## Task goal
Where does the word "AOUT" occur in the entries below? Copy every line that has it.

## Input material
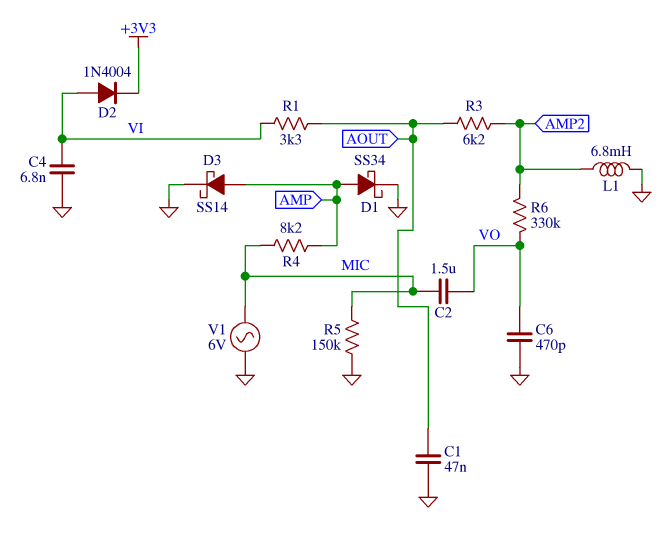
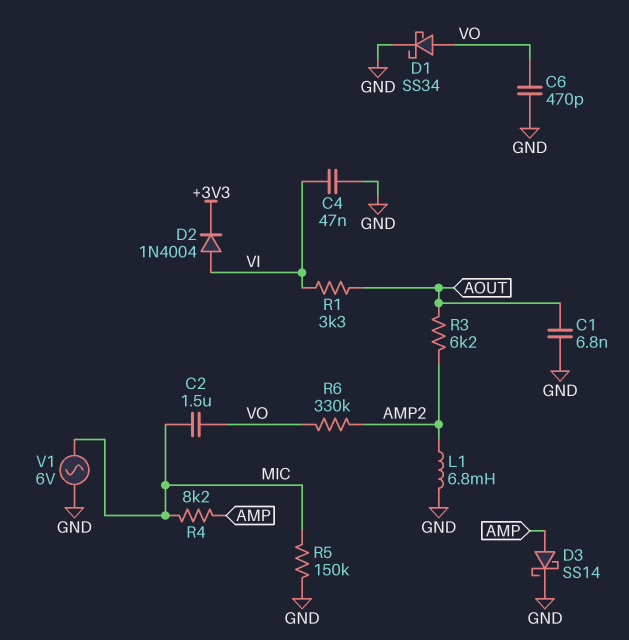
C1: 47nF (AOUT, GND) -> 6.8nF (AOUT, GND)
C4: 6.8nF (GND, VI) -> 47nF (GND, VI)
D1: schottky SS34 (A AMP, K GND) -> schottky SS34 (A VO, K GND)

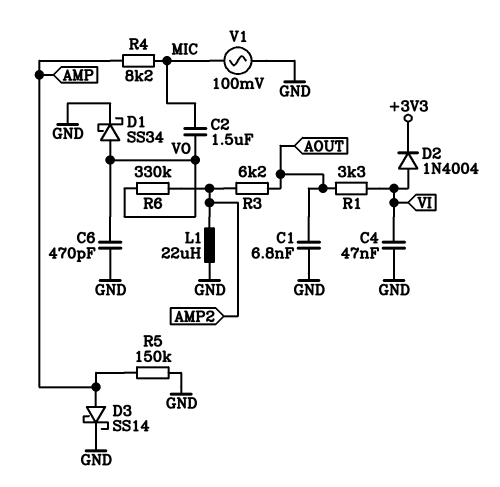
L1: 6.8mH (AMP2, GND) -> 22uH (AMP2, GND)
R5: 150k (GND, MIC) -> 150k (AMP, GND)
V1: AC 6V (GND, MIC) -> AC 100mV (GND, MIC)

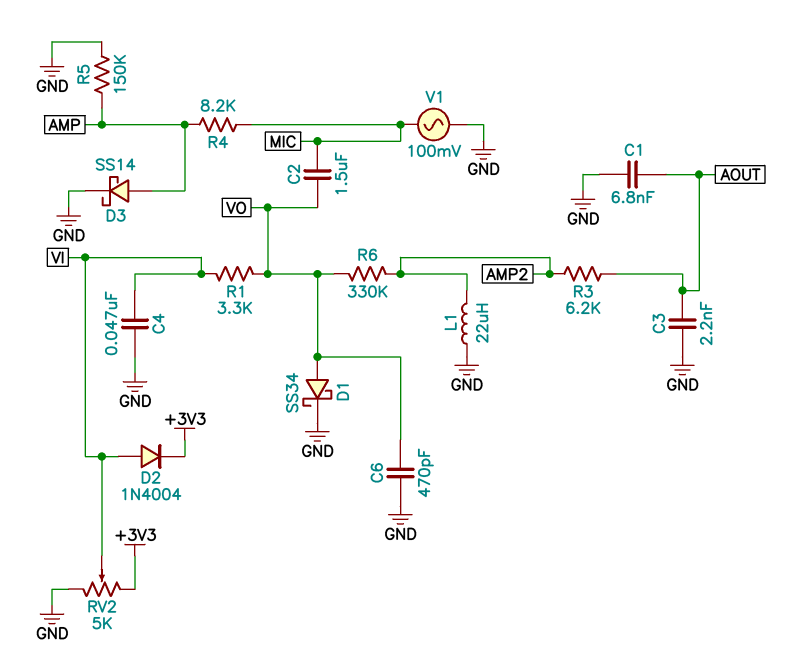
C3: none -> 2.2nF (AOUT, GND)
R1: 3.3k (AOUT, VI) -> 3.3k (VI, VO)
RV2: none -> 5k (+3V3, GND, wiper VI)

## Response to this task
C1: 47nF (AOUT, GND) -> 6.8nF (AOUT, GND)
C3: none -> 2.2nF (AOUT, GND)
R1: 3.3k (AOUT, VI) -> 3.3k (VI, VO)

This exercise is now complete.